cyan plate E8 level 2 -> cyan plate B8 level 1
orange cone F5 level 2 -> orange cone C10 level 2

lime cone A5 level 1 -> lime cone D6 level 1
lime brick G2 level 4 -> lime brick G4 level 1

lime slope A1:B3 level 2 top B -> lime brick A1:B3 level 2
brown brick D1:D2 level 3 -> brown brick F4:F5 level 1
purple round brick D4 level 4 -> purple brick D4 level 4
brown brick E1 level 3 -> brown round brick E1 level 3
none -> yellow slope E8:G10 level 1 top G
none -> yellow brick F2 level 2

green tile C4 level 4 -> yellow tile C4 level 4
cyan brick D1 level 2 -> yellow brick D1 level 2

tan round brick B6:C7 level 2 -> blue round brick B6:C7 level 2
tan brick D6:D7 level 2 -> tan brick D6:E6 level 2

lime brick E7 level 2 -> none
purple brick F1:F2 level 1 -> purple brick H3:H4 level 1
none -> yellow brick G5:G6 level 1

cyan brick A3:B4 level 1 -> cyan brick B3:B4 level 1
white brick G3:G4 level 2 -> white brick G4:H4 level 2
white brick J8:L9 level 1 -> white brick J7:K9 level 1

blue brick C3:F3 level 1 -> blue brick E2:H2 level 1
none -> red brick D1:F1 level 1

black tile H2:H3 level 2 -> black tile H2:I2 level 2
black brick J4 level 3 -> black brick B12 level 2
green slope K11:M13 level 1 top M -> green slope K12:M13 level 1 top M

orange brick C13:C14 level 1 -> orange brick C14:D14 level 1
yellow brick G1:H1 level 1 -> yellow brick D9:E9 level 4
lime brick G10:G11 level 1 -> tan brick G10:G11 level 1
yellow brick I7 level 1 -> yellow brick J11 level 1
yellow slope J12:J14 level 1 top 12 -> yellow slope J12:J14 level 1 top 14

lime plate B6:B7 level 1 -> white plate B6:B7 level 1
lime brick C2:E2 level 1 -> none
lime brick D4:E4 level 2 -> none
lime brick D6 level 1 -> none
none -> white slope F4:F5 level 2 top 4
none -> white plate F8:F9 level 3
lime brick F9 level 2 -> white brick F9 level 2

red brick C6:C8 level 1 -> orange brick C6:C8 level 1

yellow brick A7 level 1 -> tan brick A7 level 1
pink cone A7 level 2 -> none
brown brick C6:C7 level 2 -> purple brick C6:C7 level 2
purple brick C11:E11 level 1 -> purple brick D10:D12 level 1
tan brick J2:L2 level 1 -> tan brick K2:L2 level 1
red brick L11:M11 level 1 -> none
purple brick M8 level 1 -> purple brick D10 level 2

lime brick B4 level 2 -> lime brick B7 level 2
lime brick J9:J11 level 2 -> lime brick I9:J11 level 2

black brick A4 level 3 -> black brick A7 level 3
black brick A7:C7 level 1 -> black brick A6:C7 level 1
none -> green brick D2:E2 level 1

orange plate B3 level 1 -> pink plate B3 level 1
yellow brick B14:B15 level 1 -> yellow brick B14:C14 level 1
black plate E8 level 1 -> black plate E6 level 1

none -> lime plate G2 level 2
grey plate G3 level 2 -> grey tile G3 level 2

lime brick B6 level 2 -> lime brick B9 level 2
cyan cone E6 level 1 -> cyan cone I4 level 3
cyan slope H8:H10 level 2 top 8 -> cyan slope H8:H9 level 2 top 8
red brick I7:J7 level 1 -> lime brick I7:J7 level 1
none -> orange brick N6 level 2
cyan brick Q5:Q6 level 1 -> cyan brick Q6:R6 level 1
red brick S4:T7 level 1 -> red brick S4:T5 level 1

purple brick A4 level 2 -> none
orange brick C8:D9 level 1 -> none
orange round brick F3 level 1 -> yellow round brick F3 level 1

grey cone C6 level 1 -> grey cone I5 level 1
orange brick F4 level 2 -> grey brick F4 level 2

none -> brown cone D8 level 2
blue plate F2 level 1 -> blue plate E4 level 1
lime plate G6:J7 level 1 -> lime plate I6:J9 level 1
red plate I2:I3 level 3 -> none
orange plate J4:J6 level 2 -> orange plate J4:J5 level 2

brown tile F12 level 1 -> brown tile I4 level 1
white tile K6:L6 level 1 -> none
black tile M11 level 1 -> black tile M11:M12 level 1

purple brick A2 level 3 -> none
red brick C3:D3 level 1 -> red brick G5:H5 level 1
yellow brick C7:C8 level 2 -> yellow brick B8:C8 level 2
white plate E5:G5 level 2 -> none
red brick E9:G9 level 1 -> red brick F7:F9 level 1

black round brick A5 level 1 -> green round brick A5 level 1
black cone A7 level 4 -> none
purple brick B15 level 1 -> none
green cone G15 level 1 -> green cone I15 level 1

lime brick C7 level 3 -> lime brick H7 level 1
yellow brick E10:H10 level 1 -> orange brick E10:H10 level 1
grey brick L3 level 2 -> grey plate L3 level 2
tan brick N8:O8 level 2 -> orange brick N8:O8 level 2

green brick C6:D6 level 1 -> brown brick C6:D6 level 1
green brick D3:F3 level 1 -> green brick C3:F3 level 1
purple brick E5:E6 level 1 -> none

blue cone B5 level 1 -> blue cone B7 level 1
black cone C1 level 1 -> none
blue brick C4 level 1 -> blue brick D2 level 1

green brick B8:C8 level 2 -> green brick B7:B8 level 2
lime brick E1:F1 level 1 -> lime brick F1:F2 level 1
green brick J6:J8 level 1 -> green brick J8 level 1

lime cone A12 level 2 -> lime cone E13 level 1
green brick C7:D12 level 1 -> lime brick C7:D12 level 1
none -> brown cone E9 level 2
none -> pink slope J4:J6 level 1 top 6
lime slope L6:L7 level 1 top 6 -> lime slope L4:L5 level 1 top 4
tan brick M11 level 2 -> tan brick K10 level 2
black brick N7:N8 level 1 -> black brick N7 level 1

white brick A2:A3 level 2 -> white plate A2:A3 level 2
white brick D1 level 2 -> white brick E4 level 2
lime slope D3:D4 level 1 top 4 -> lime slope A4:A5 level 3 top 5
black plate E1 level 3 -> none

Work instruction:
Once you reach the line containing "lime slope A1:B3", include it and stop; until then, reproduce each line of the listing from its start exactly.

Worked solution:
cyan plate E8 level 2 -> cyan plate B8 level 1
orange cone F5 level 2 -> orange cone C10 level 2

lime cone A5 level 1 -> lime cone D6 level 1
lime brick G2 level 4 -> lime brick G4 level 1

lime slope A1:B3 level 2 top B -> lime brick A1:B3 level 2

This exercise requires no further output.